TRY IT:
Output the line containing "D2: schottky BAT85" and each line after it through the end of the data, exactly as written, with pictures left out.

DATASET CONTENT:
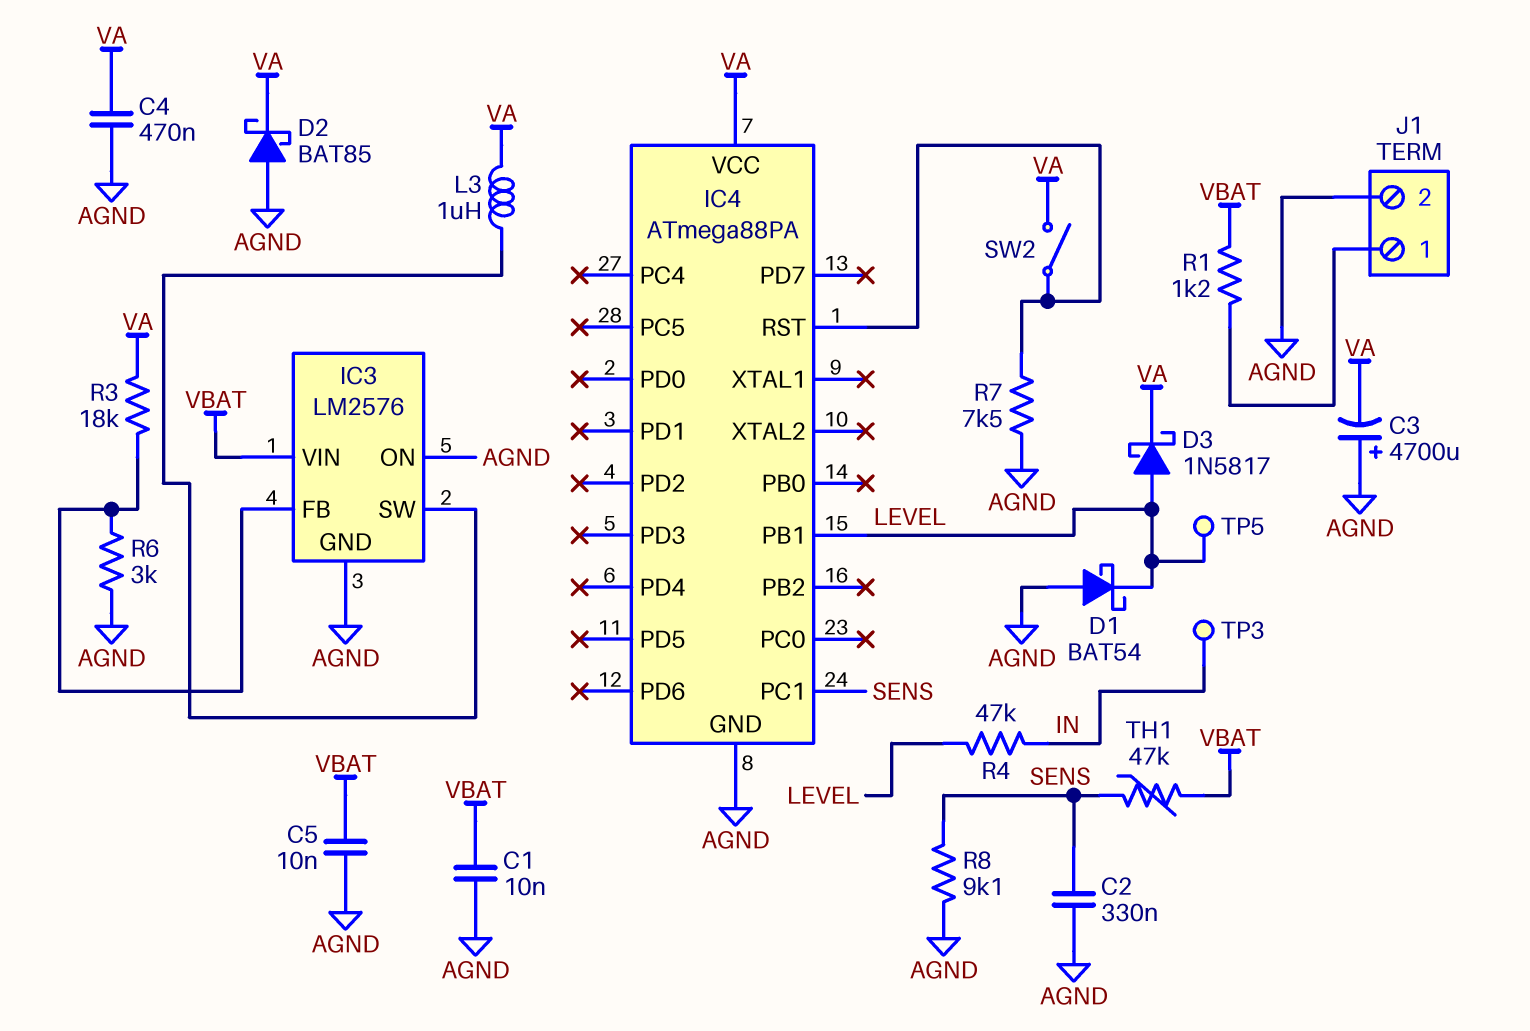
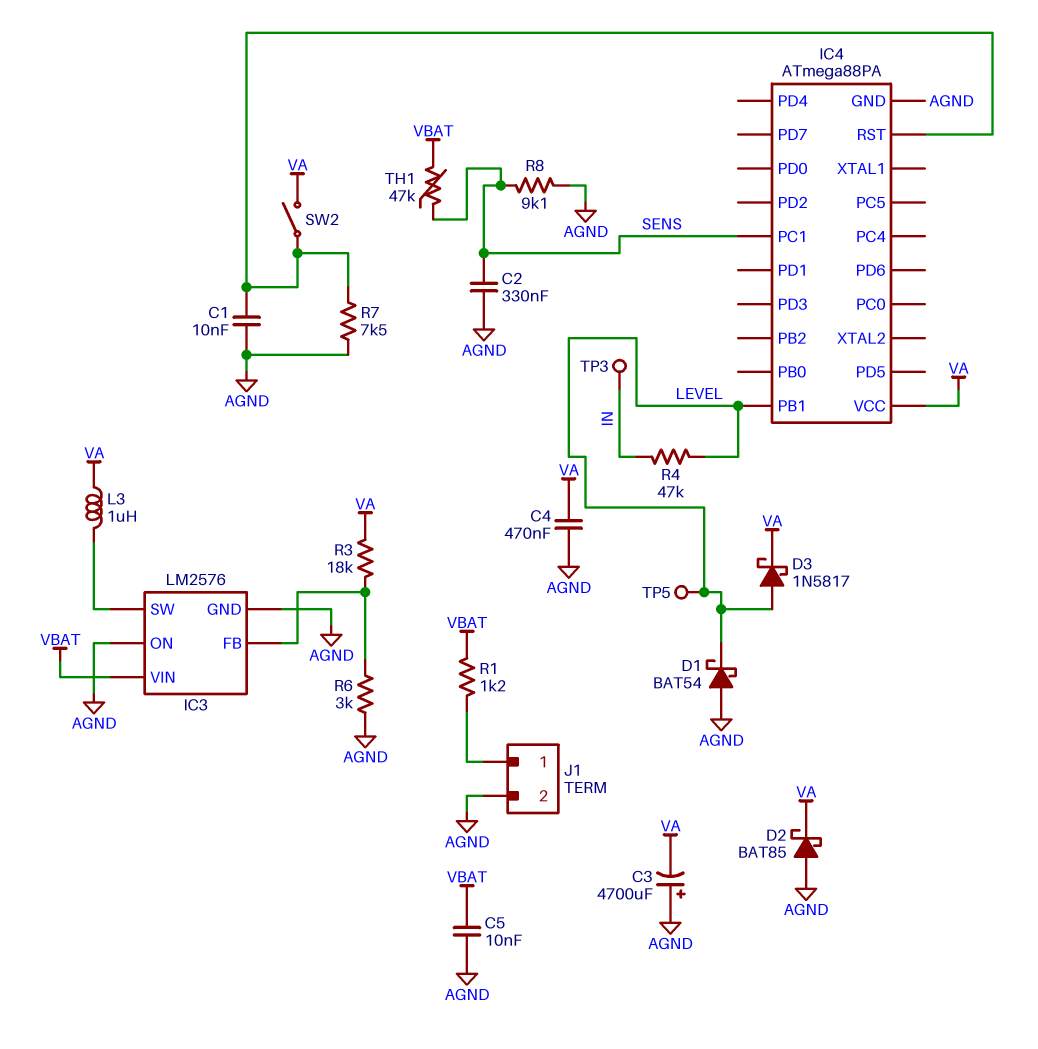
C1: 10nF (AGND, VBAT) -> 10nF (AGND, IC4/RST)

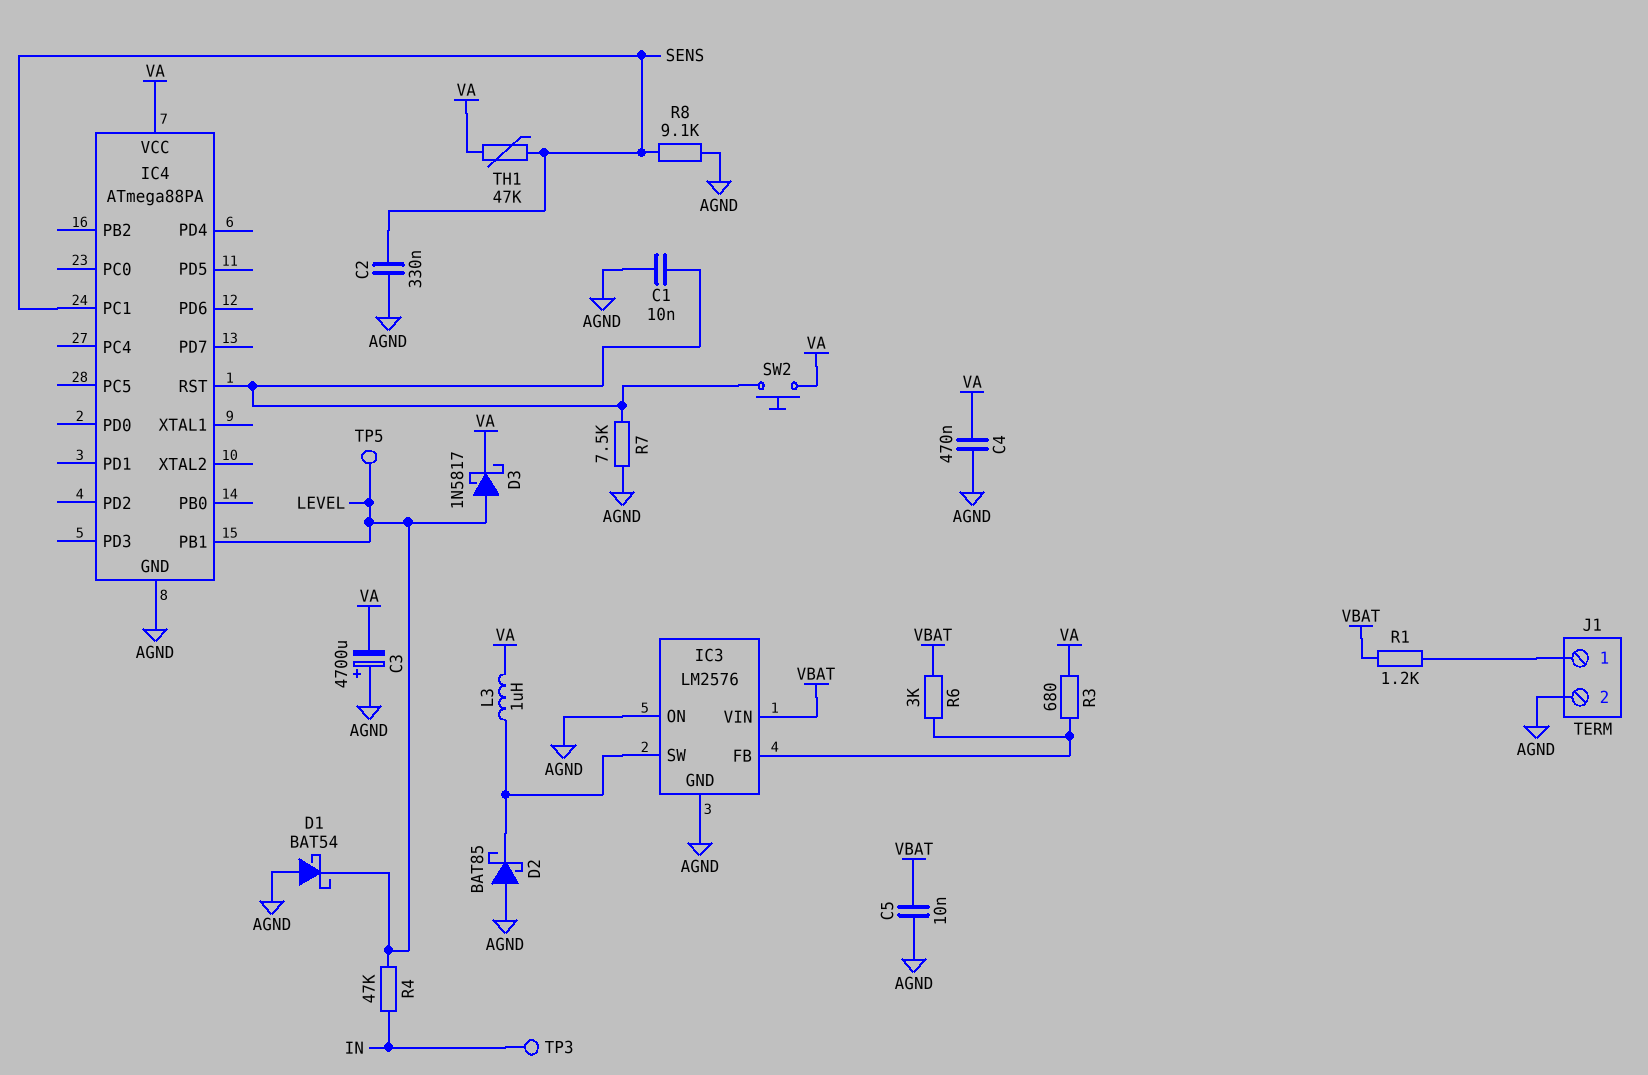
D2: schottky BAT85 (A AGND, K VA) -> schottky BAT85 (A AGND, K IC3/SW)
R3: 18k (IC3/FB, VA) -> 680 (IC3/FB, VA)
R6: 3k (AGND, IC3/FB) -> 3k (IC3/FB, VBAT)
SW2: switch (IC4/RST, VA) -> button (IC4/RST, VA)
TH1: 47k (SENS, VBAT) -> 47k (SENS, VA)

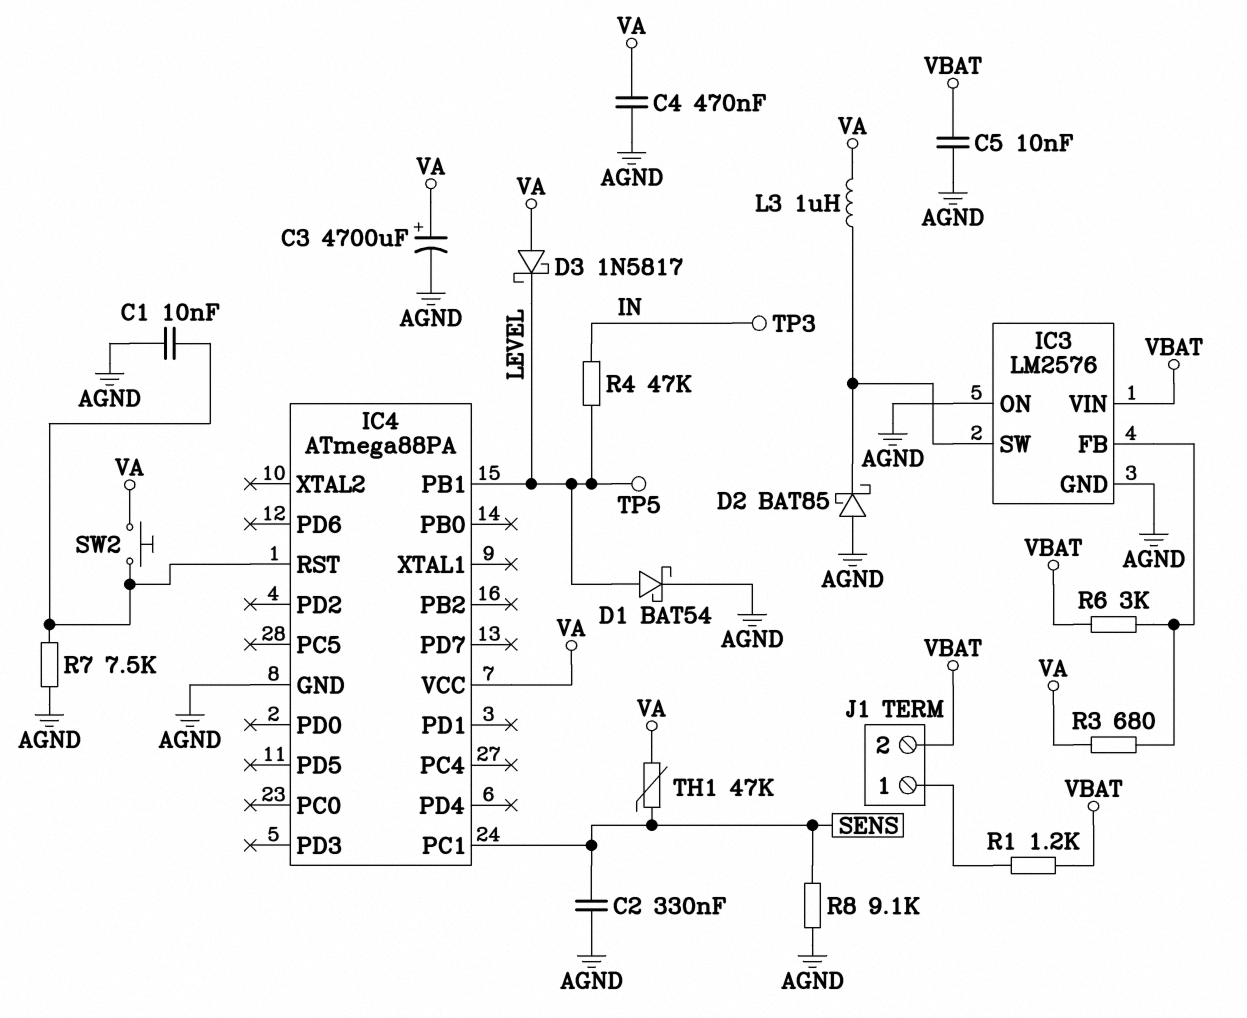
C3: 4700uF (plus AGND, minus VA) -> 4700uF (plus VA, minus AGND)
D1: schottky BAT54 (A AGND, K LEVEL) -> schottky BAT54 (A LEVEL, K AGND)
D3: schottky 1N5817 (A LEVEL, K VA) -> schottky 1N5817 (A VA, K LEVEL)
J1 pin 2: AGND -> VBAT

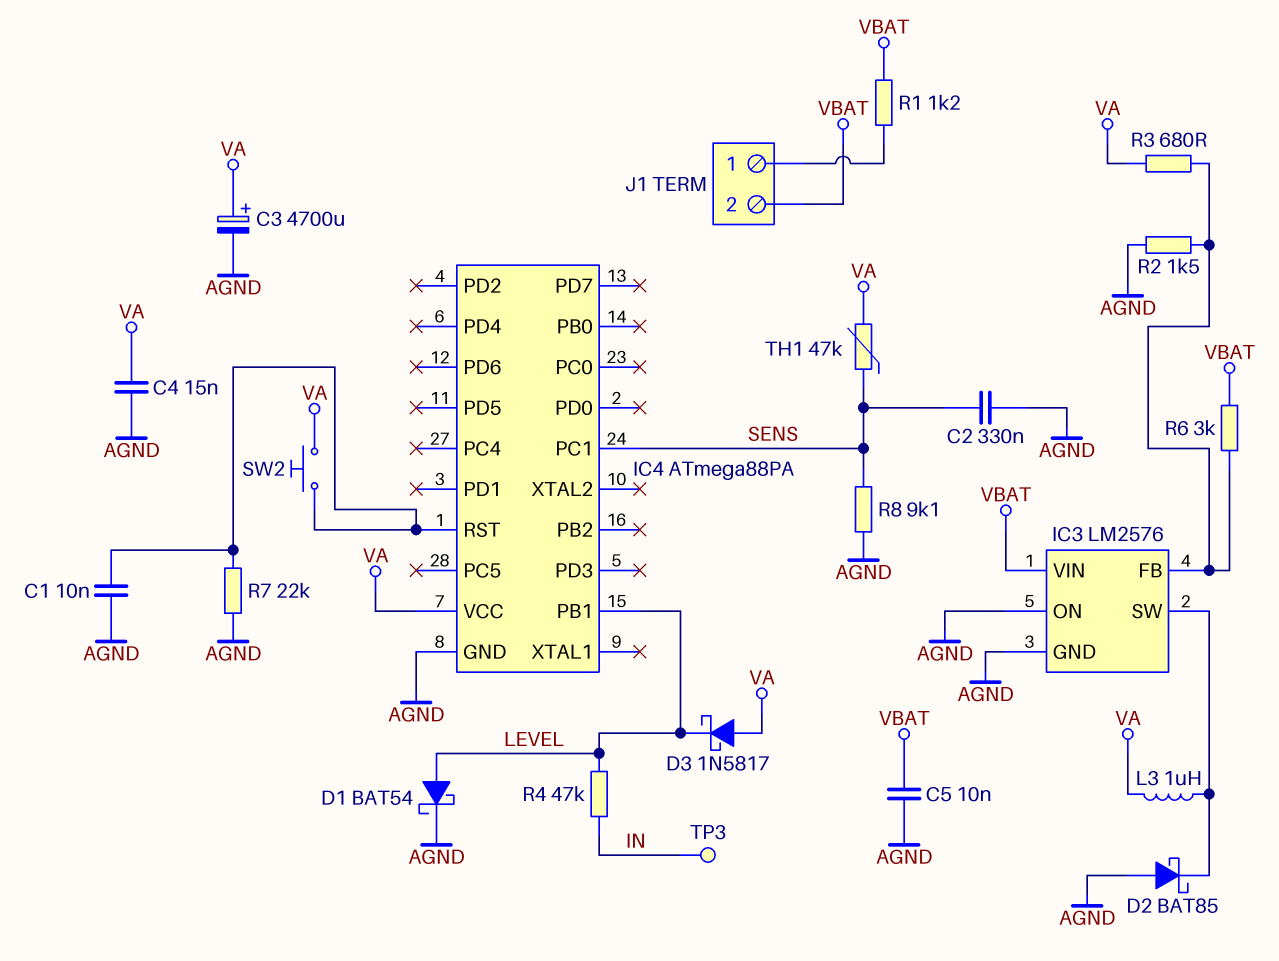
C4: 470nF (AGND, VA) -> 15nF (AGND, VA)
R2: none -> 1.5k (AGND, IC3/FB)
R7: 7.5k (AGND, IC4/RST) -> 22k (AGND, IC4/RST)
TP5: test point (LEVEL) -> none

ANSWER BOX:
D2: schottky BAT85 (A AGND, K VA) -> schottky BAT85 (A AGND, K IC3/SW)
R3: 18k (IC3/FB, VA) -> 680 (IC3/FB, VA)
R6: 3k (AGND, IC3/FB) -> 3k (IC3/FB, VBAT)
SW2: switch (IC4/RST, VA) -> button (IC4/RST, VA)
TH1: 47k (SENS, VBAT) -> 47k (SENS, VA)

C3: 4700uF (plus AGND, minus VA) -> 4700uF (plus VA, minus AGND)
D1: schottky BAT54 (A AGND, K LEVEL) -> schottky BAT54 (A LEVEL, K AGND)
D3: schottky 1N5817 (A LEVEL, K VA) -> schottky 1N5817 (A VA, K LEVEL)
J1 pin 2: AGND -> VBAT

C4: 470nF (AGND, VA) -> 15nF (AGND, VA)
R2: none -> 1.5k (AGND, IC3/FB)
R7: 7.5k (AGND, IC4/RST) -> 22k (AGND, IC4/RST)
TP5: test point (LEVEL) -> none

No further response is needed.